### INSTRUCTIONS FOR THE TASK
Only the text of the records belongs in the answer, copied exactly, with every picture omitted.

====== PROVIDED DATA ======

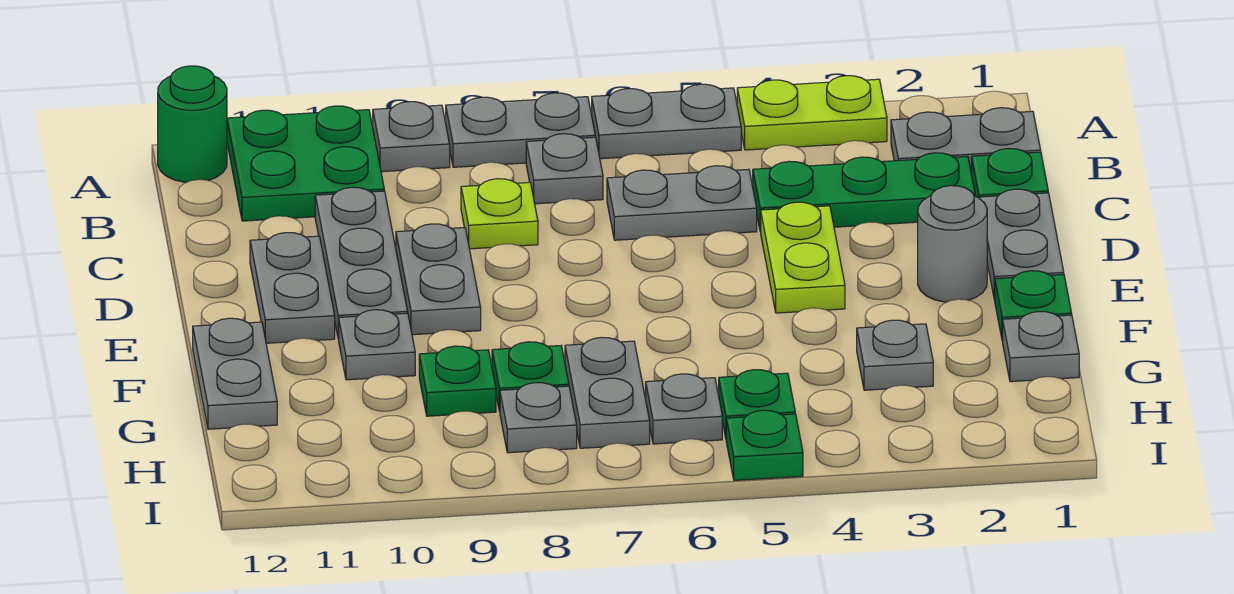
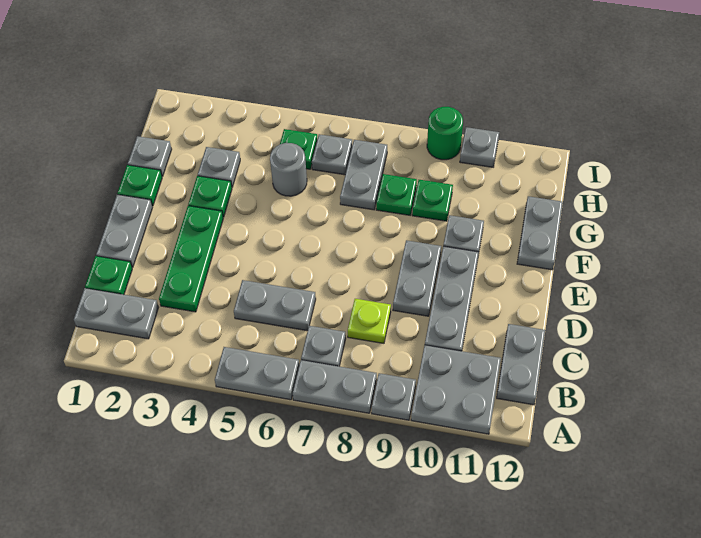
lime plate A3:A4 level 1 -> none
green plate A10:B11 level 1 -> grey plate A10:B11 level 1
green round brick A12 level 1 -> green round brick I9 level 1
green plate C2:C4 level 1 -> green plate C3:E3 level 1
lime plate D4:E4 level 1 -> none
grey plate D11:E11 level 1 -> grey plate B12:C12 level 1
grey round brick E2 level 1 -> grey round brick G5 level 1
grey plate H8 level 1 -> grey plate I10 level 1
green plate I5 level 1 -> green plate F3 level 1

======

### REPLY TO THE EXERCISE
lime plate A3:A4 level 1 -> none
green plate A10:B11 level 1 -> grey plate A10:B11 level 1
green round brick A12 level 1 -> green round brick I9 level 1
green plate C2:C4 level 1 -> green plate C3:E3 level 1
lime plate D4:E4 level 1 -> none
grey plate D11:E11 level 1 -> grey plate B12:C12 level 1
grey round brick E2 level 1 -> grey round brick G5 level 1
grey plate H8 level 1 -> grey plate I10 level 1
green plate I5 level 1 -> green plate F3 level 1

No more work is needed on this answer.